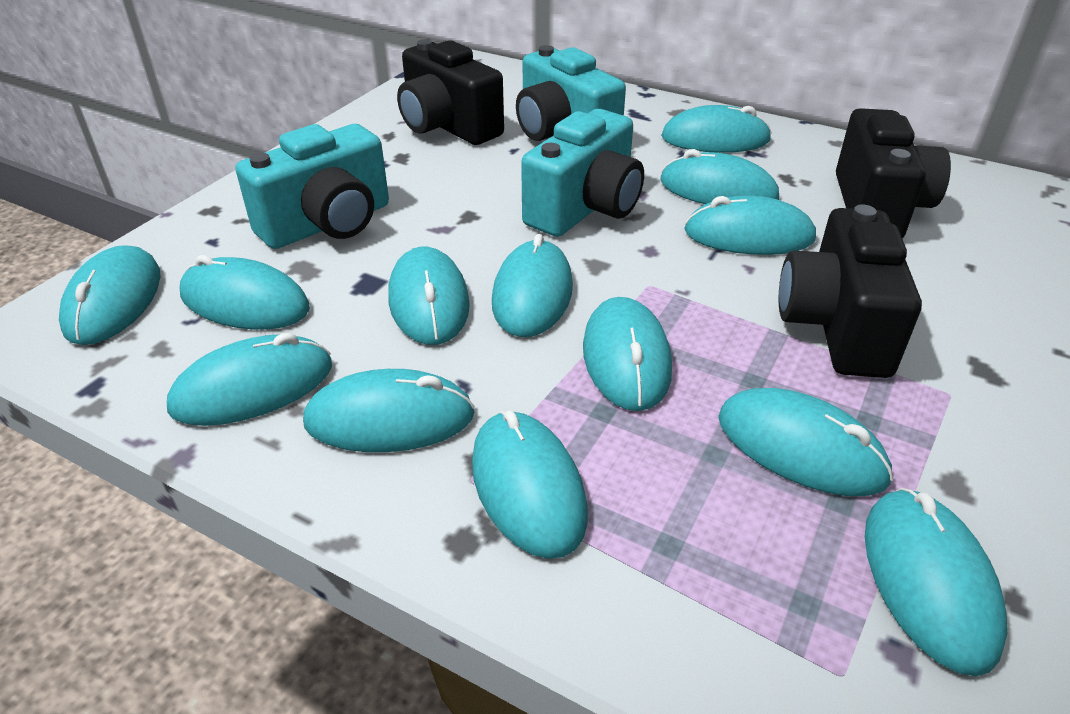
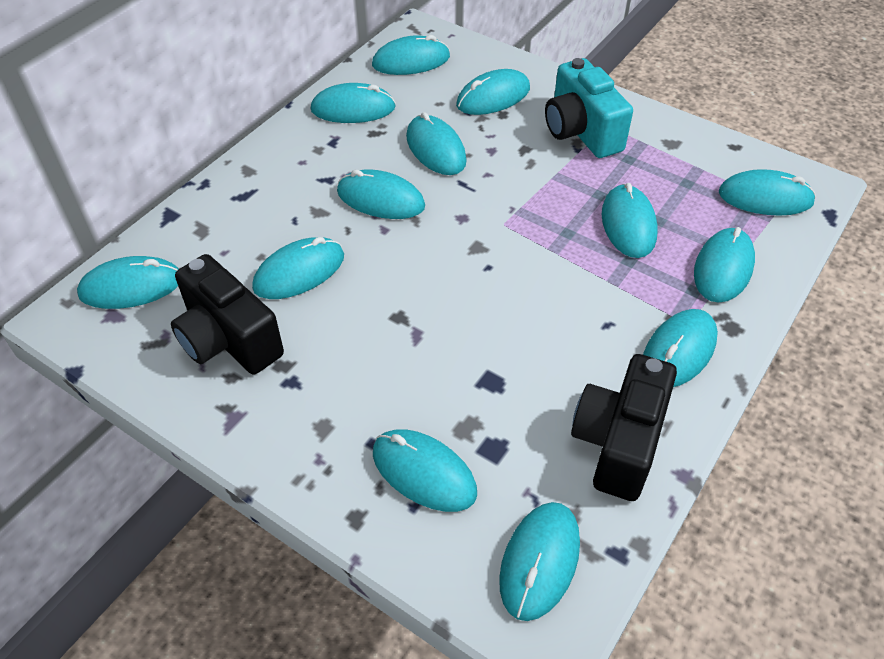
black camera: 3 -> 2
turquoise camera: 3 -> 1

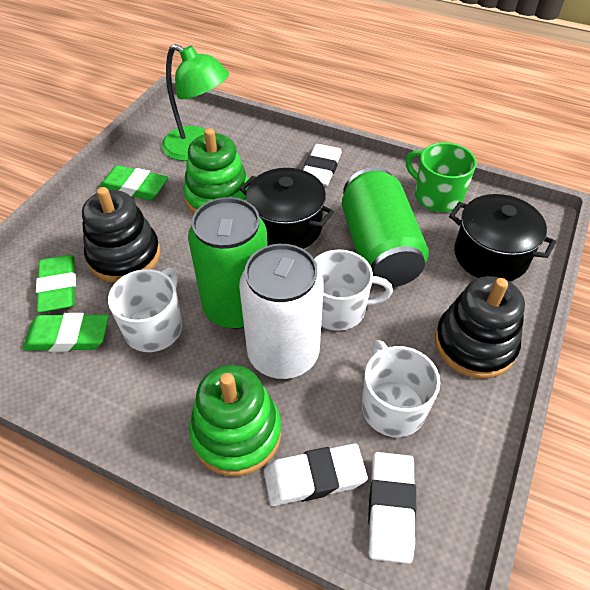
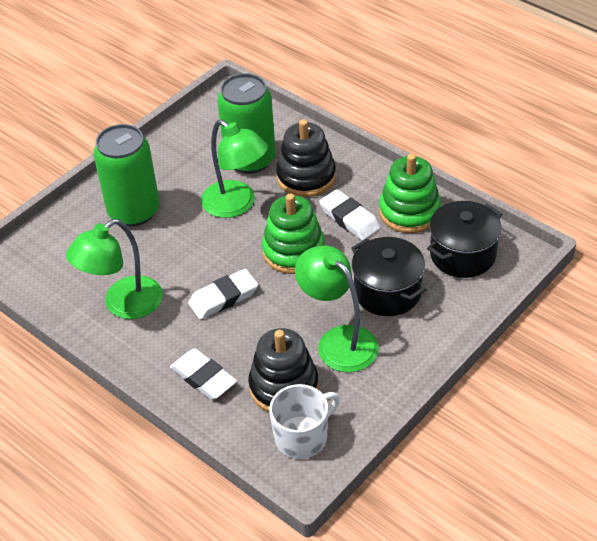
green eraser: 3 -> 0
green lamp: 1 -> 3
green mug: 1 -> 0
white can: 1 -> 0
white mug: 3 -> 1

### PROBLEM TO SOLVE
Would you report every line of the entries above containing the word "camera"?

### RESULT FOR THIS EXERCISE
black camera: 3 -> 2
turquoise camera: 3 -> 1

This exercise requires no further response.